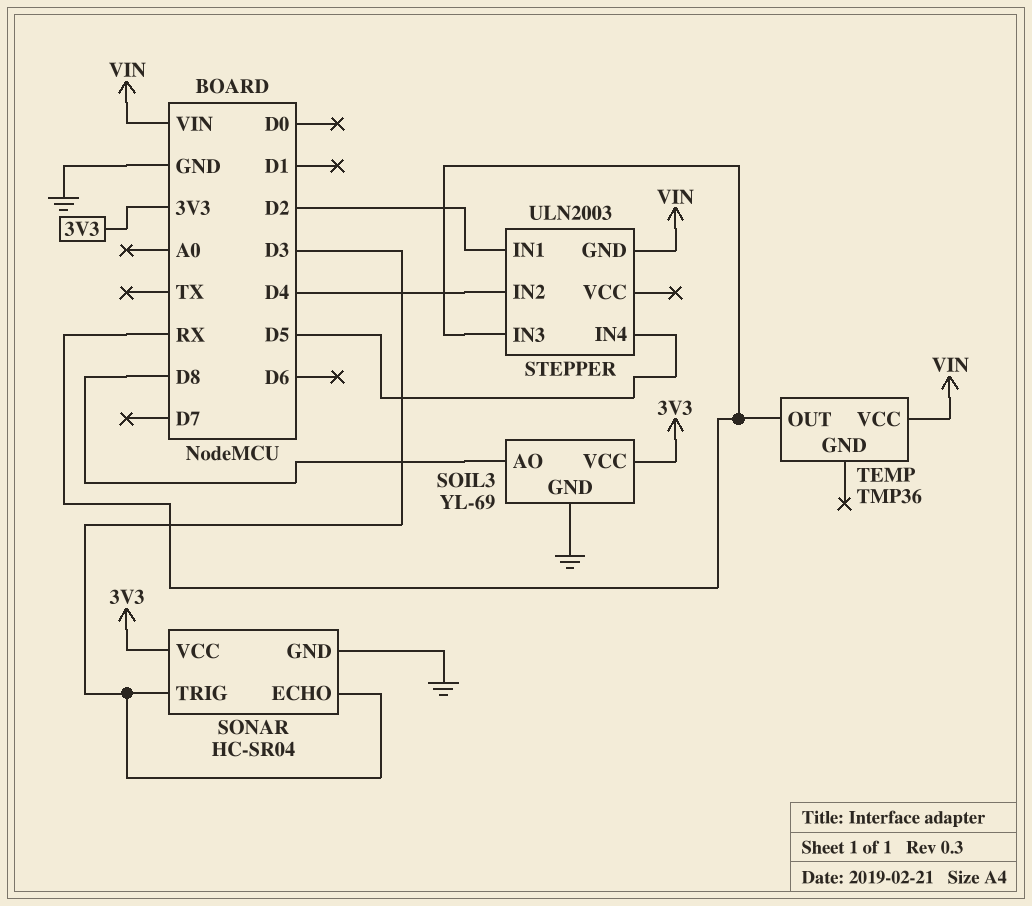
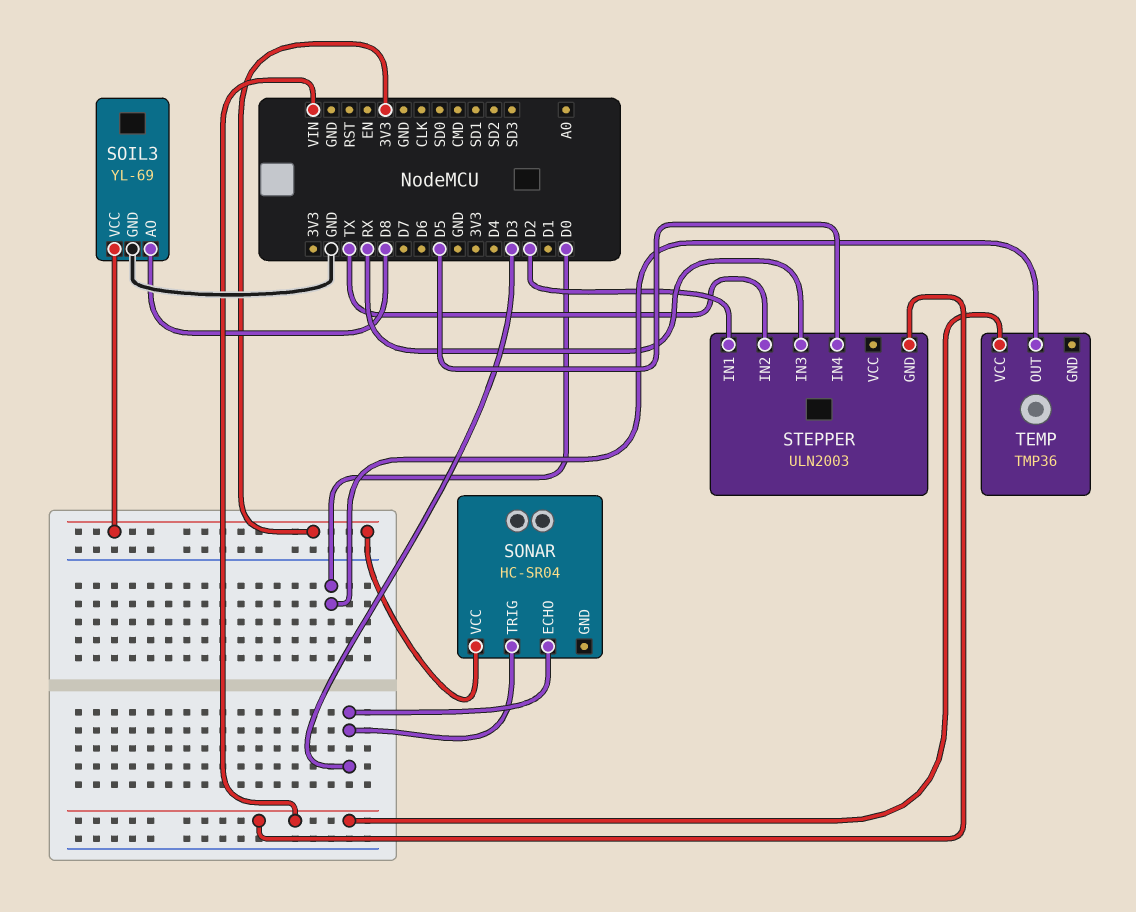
SONAR pin GND: GND -> none
STEPPER pin IN2: D4 -> TX
TEMP pin OUT: RX -> D0

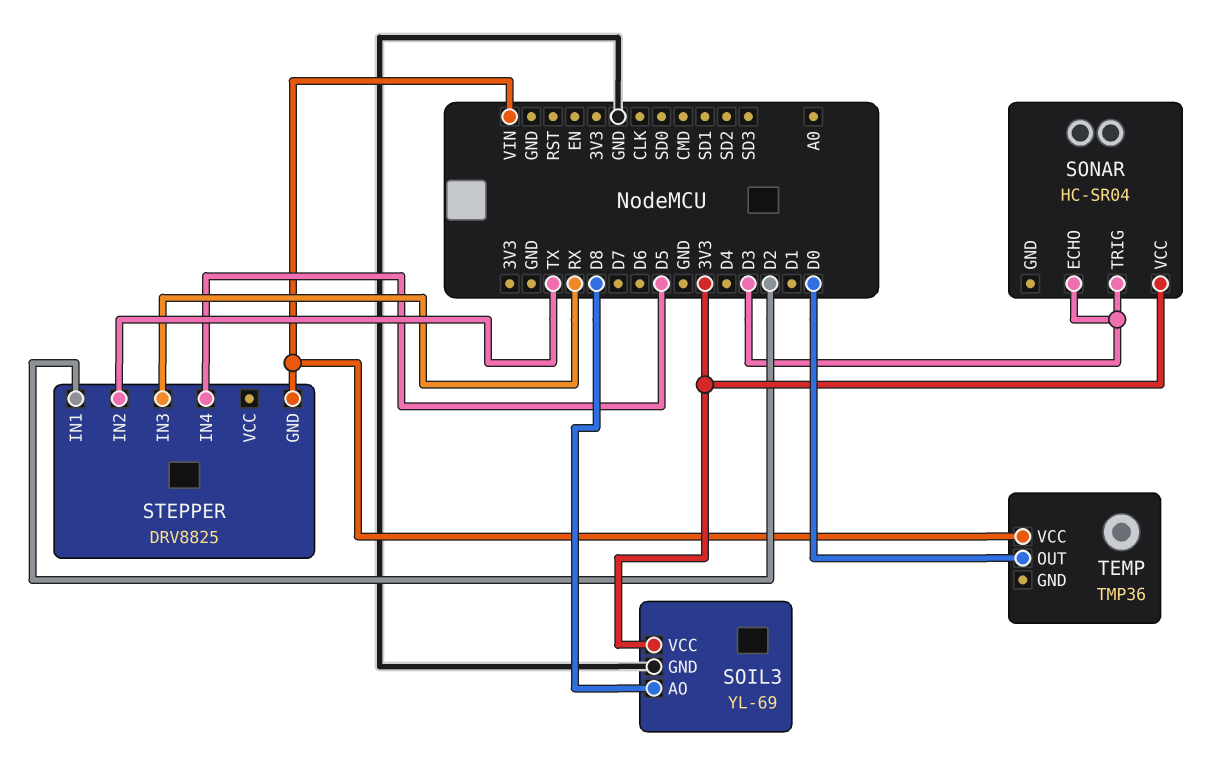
STEPPER: ULN2003 -> DRV8825

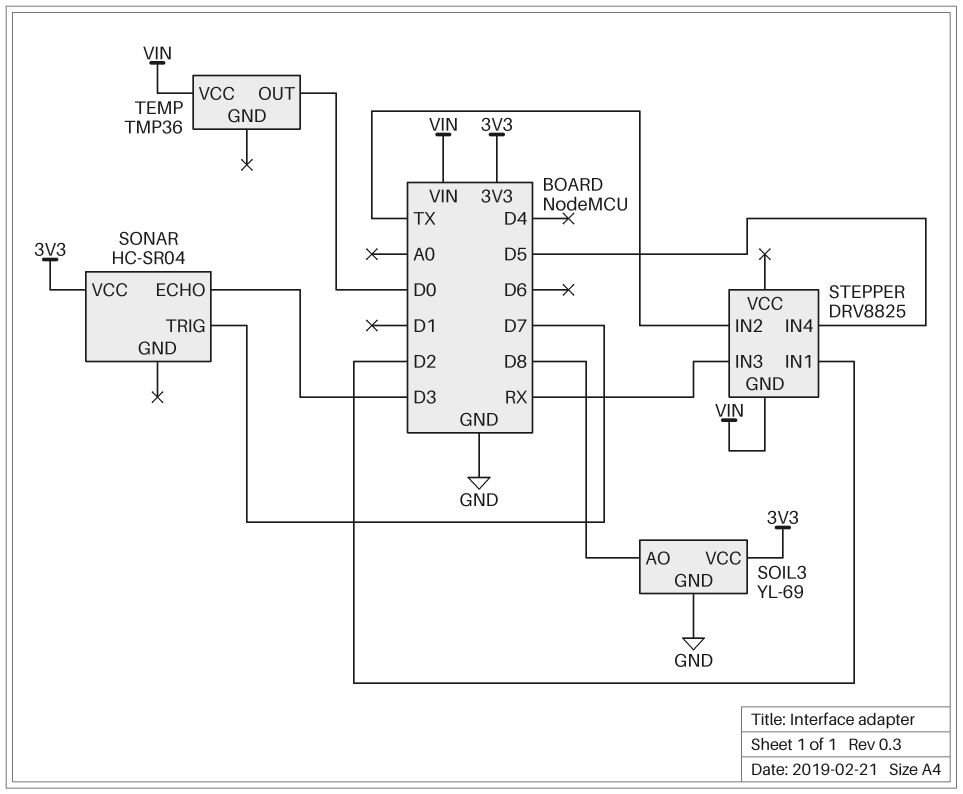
SONAR pin TRIG: D3 -> D7

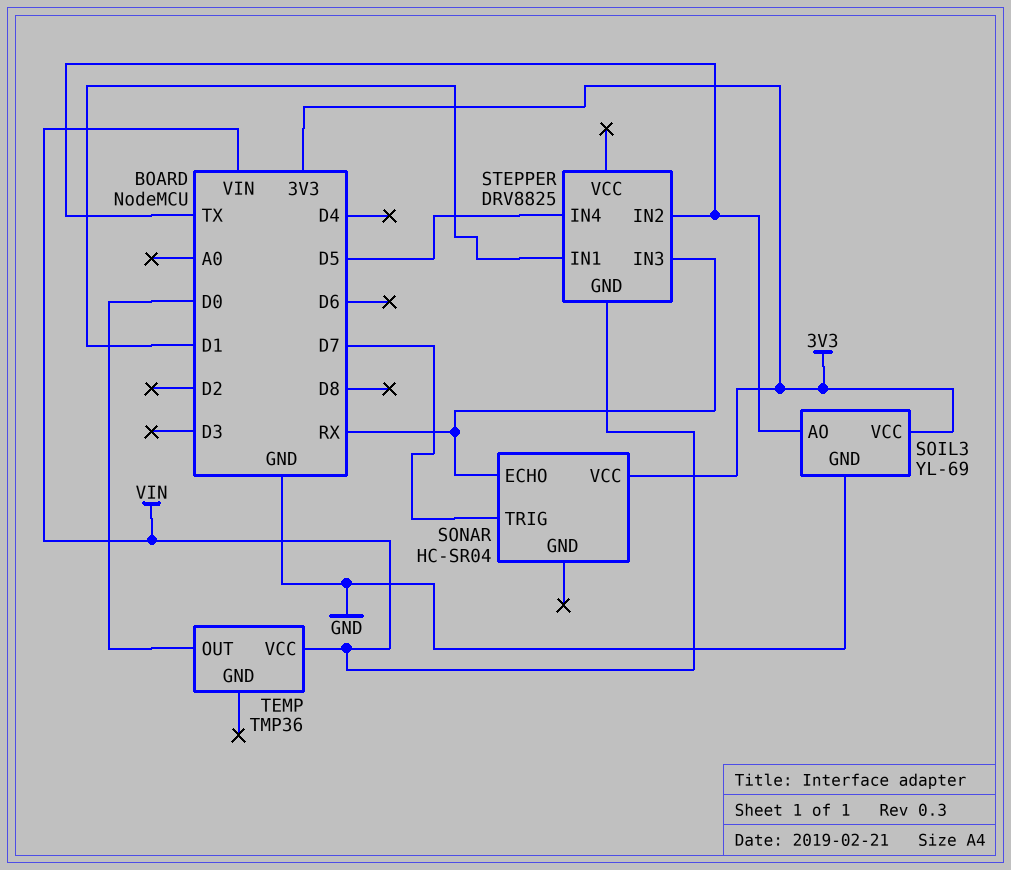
SOIL3 pin AO: D8 -> TX
SONAR pin ECHO: D3 -> RX
STEPPER pin IN1: D2 -> D1

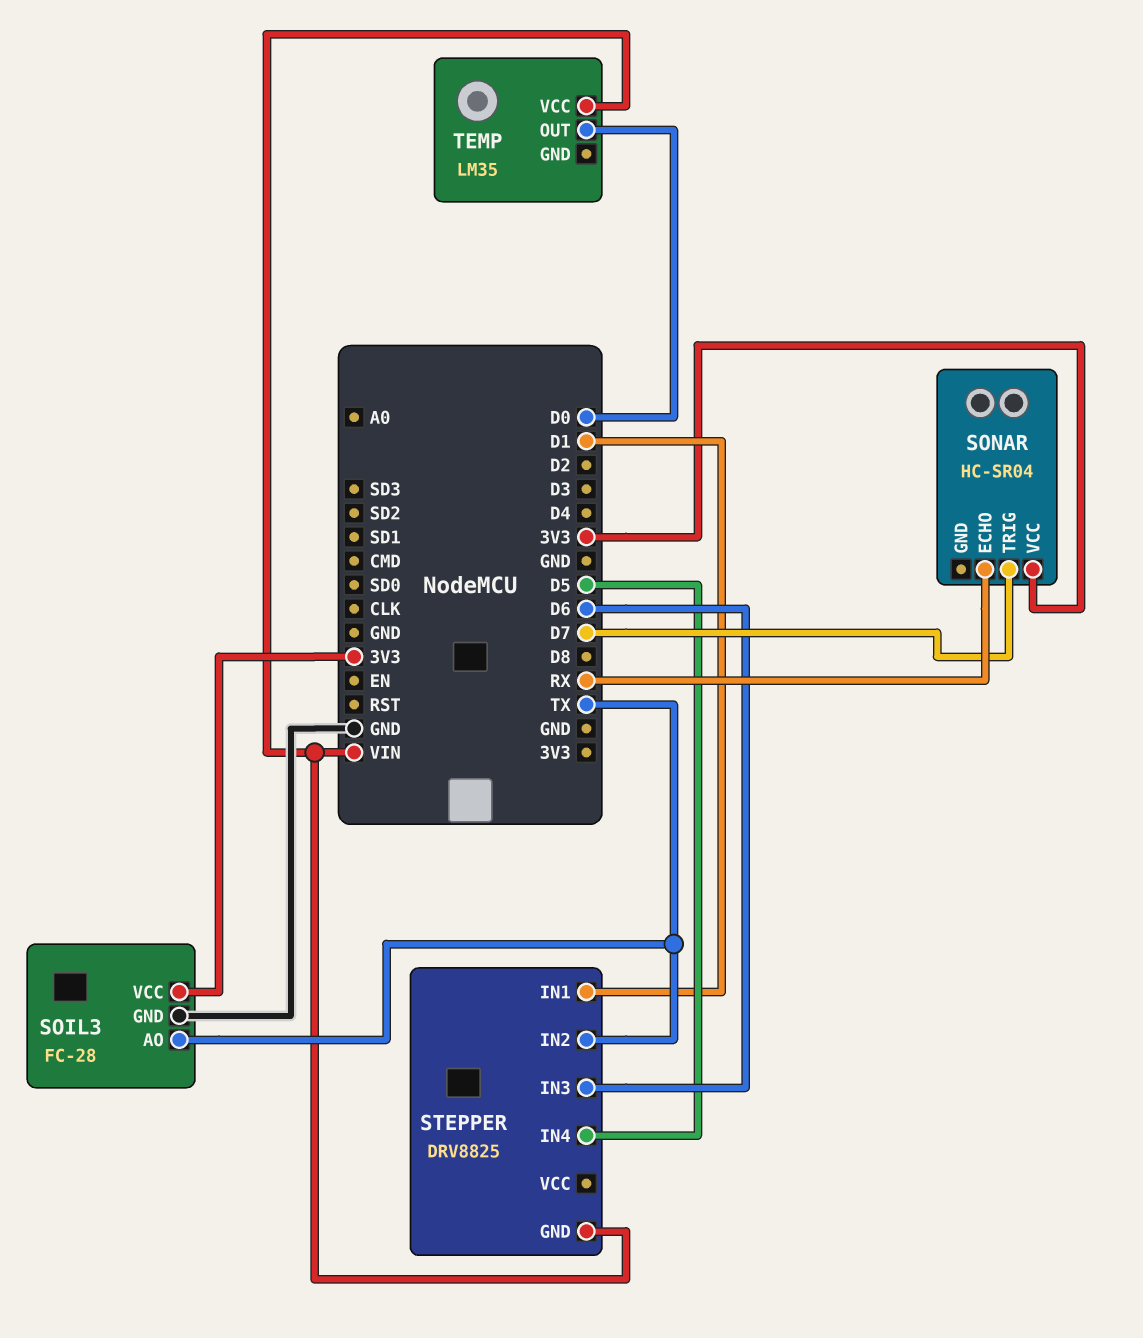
SOIL3: YL-69 -> FC-28
STEPPER pin IN3: RX -> D6
TEMP: TMP36 -> LM35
________________________
→ What you have to do: Please restate the entries word for word. Skip the pictures.

→ Exercise answer:
SONAR pin GND: GND -> none
STEPPER pin IN2: D4 -> TX
TEMP pin OUT: RX -> D0

STEPPER: ULN2003 -> DRV8825

SONAR pin TRIG: D3 -> D7

SOIL3 pin AO: D8 -> TX
SONAR pin ECHO: D3 -> RX
STEPPER pin IN1: D2 -> D1

SOIL3: YL-69 -> FC-28
STEPPER pin IN3: RX -> D6
TEMP: TMP36 -> LM35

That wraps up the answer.